- INSTRUCTIONS TO FOLLOW
One range is to be output from the listing below, exactly as written: the line with "IMU3 pin SDA: D4 -> D10" to the line with "LIGHT3: TEMT6000 -> KY-018", both kept.

* * * * *

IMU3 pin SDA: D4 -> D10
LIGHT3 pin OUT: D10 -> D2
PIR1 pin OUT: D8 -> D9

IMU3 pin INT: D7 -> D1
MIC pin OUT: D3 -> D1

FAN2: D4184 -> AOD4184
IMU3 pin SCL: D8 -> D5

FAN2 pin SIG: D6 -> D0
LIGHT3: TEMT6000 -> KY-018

* * * * *

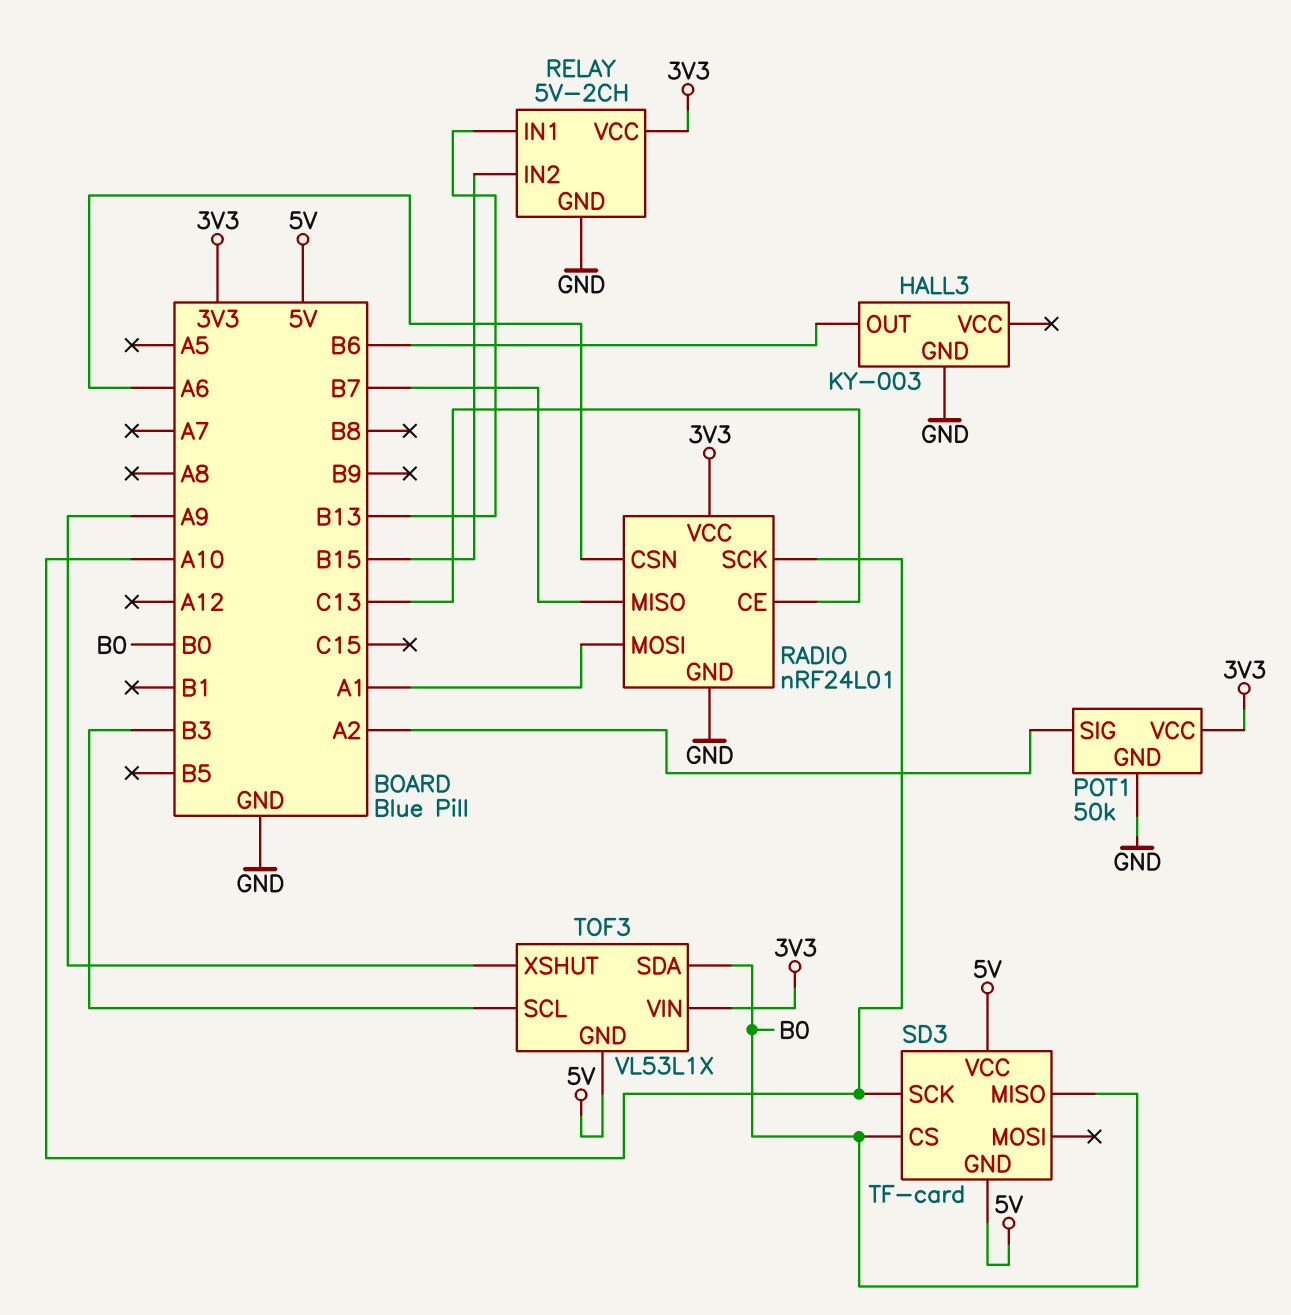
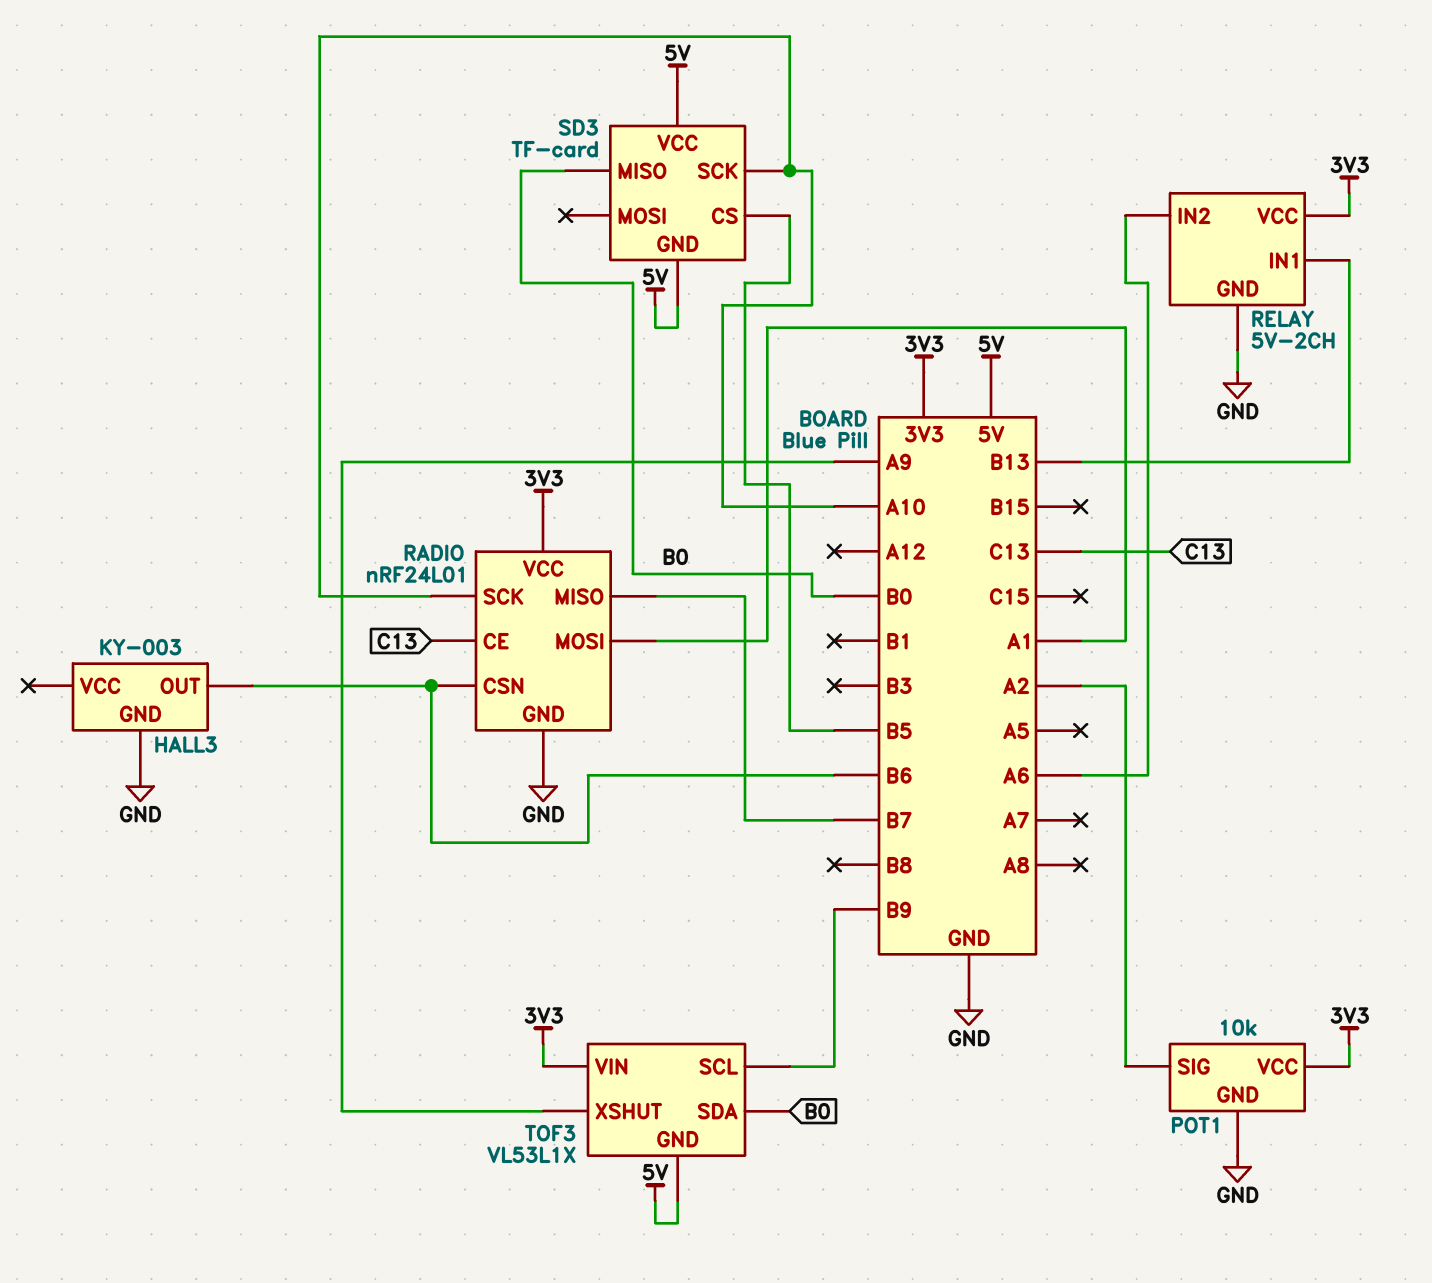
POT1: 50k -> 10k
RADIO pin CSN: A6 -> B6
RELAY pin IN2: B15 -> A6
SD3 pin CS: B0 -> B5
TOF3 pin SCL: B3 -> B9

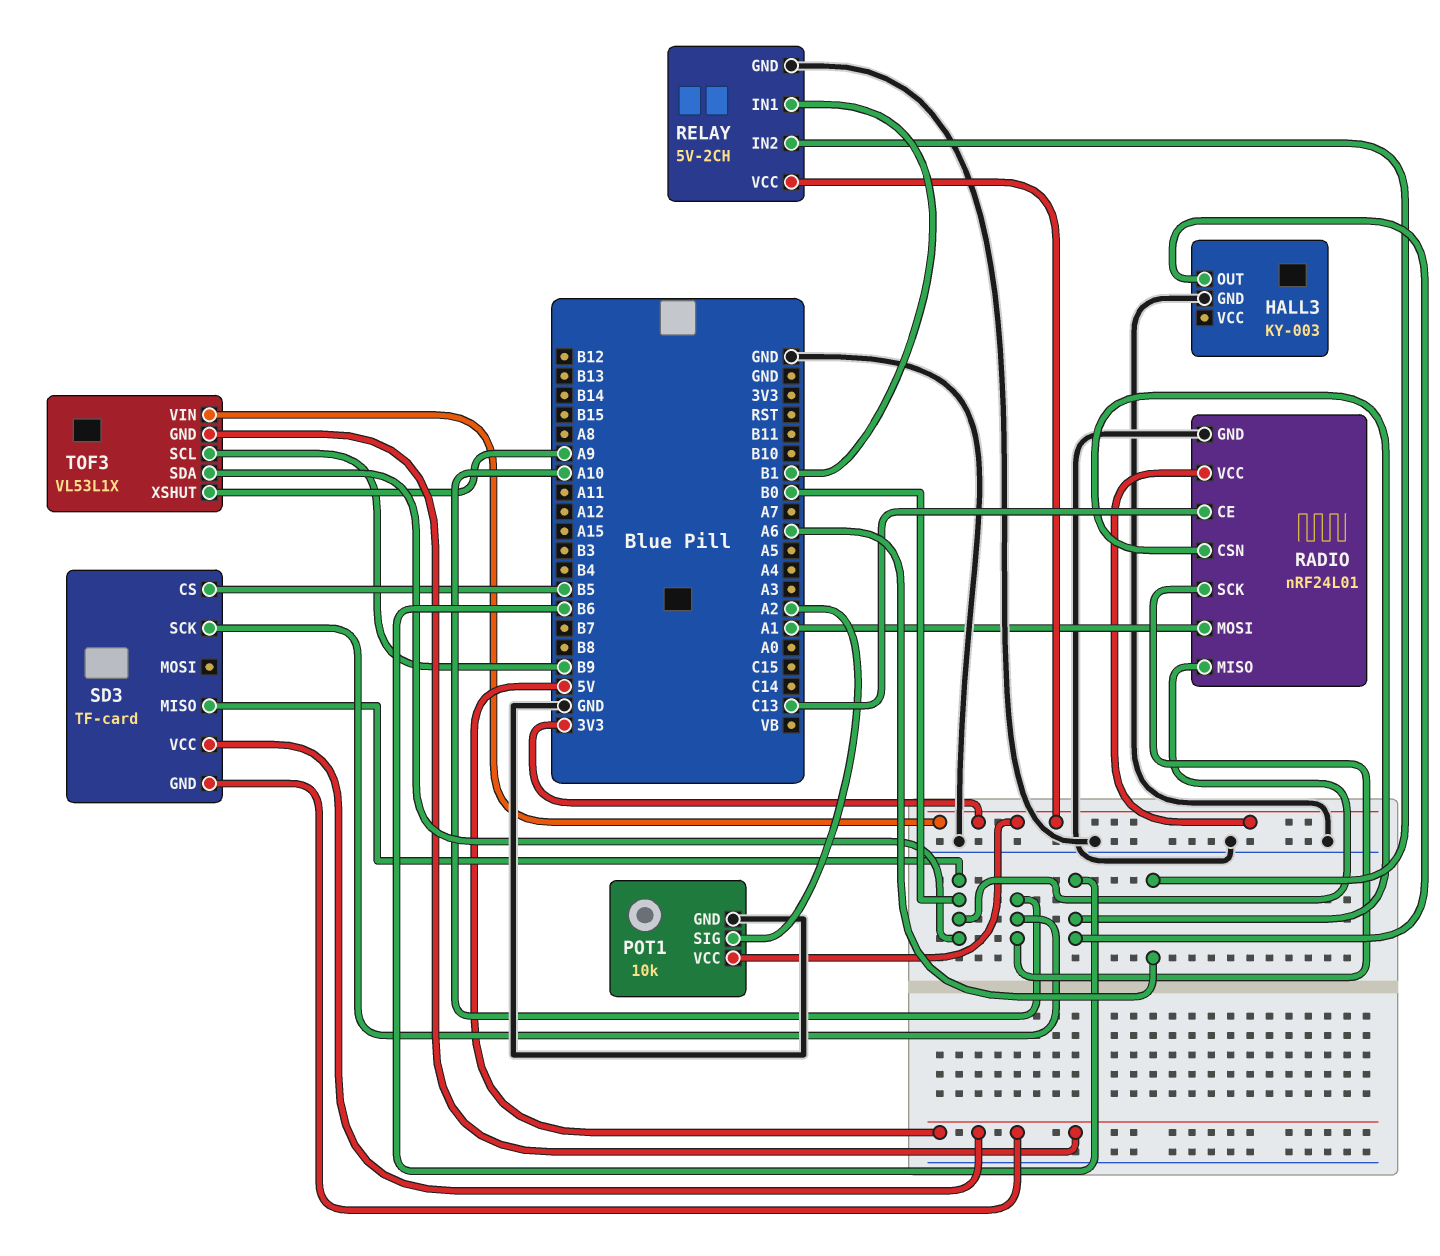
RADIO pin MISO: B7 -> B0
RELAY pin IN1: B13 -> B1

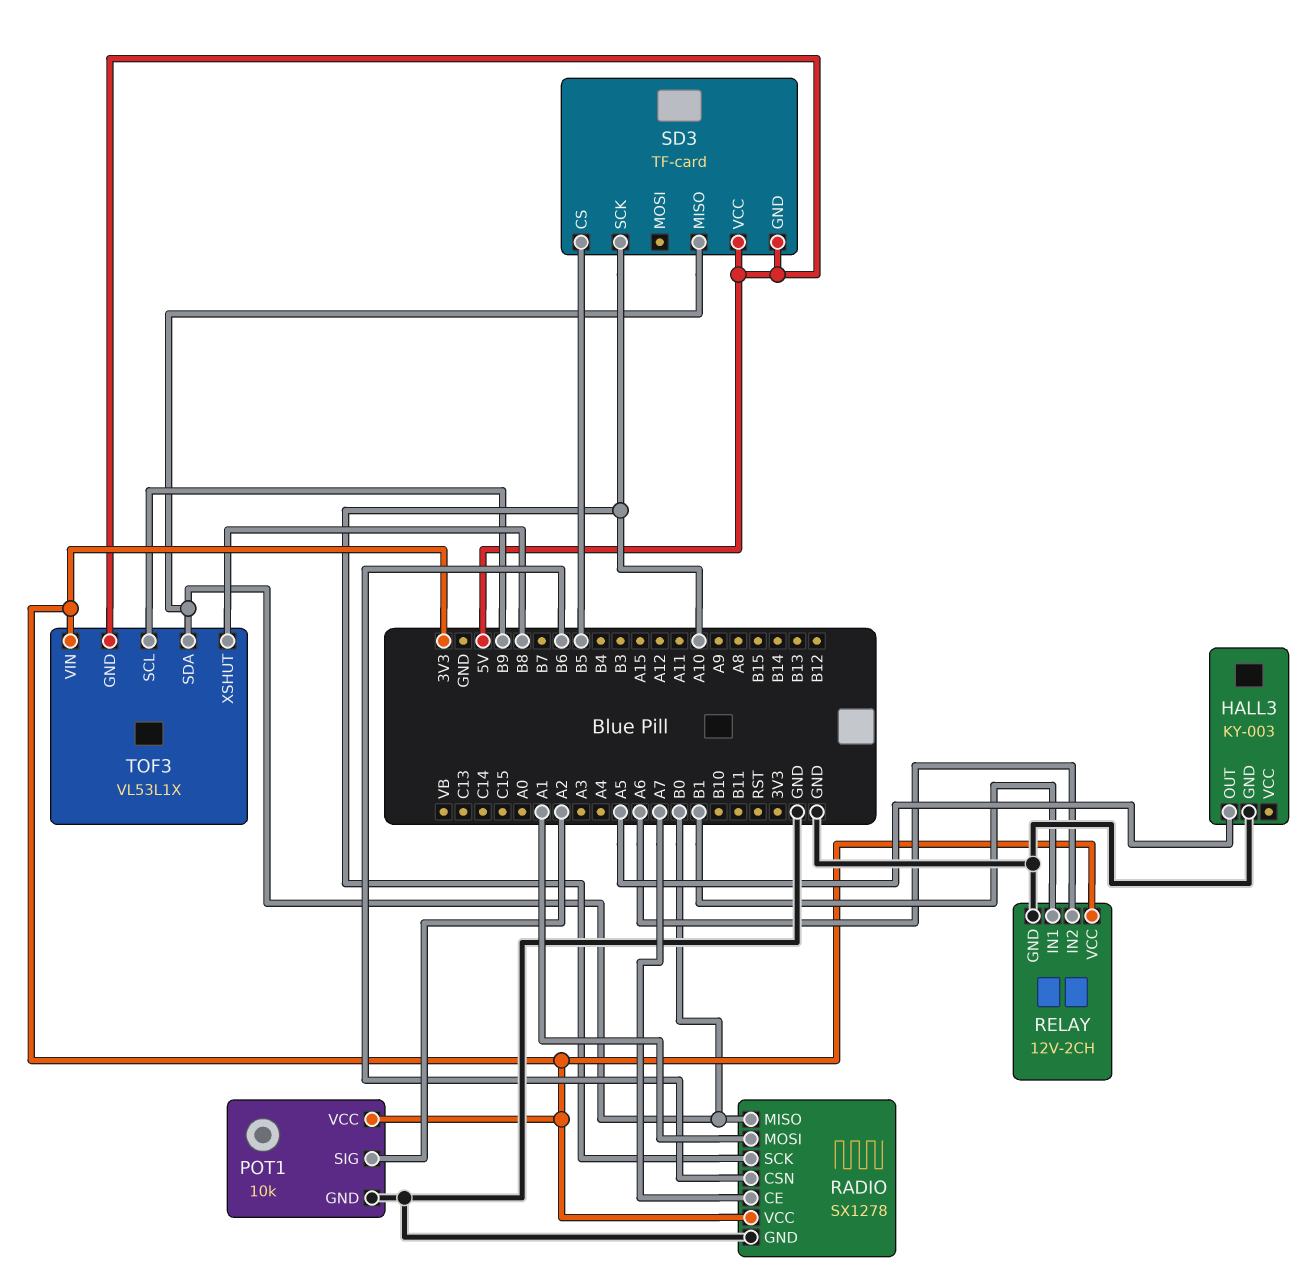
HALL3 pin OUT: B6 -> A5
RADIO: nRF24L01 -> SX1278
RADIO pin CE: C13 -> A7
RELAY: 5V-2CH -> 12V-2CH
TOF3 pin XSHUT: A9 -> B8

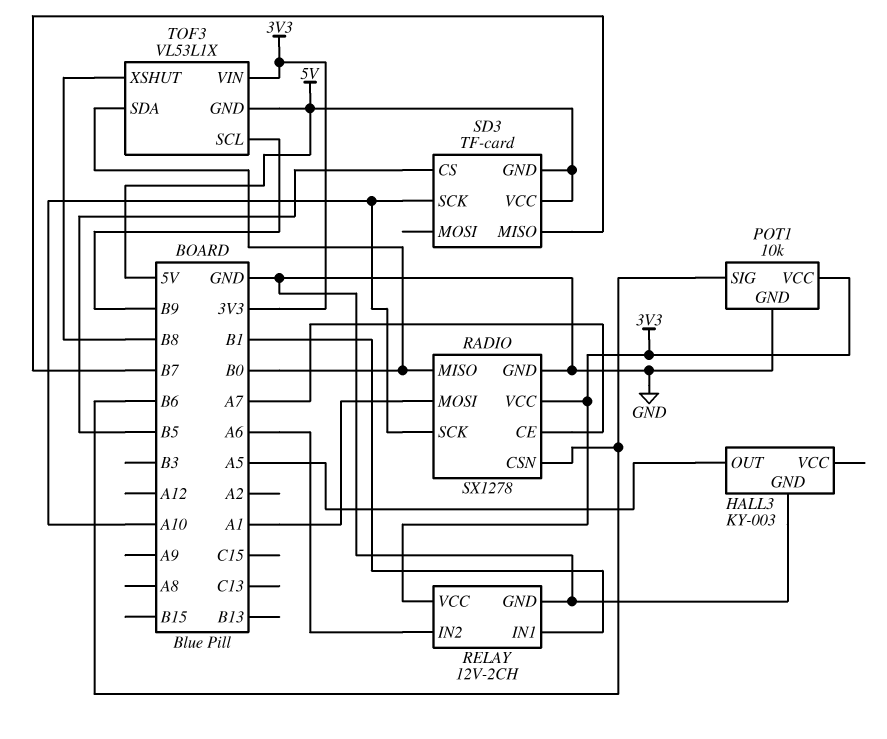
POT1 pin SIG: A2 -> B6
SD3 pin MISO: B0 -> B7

* * * * *

- WRITTEN SOLUTION
IMU3 pin SDA: D4 -> D10
LIGHT3 pin OUT: D10 -> D2
PIR1 pin OUT: D8 -> D9

IMU3 pin INT: D7 -> D1
MIC pin OUT: D3 -> D1

FAN2: D4184 -> AOD4184
IMU3 pin SCL: D8 -> D5

FAN2 pin SIG: D6 -> D0
LIGHT3: TEMT6000 -> KY-018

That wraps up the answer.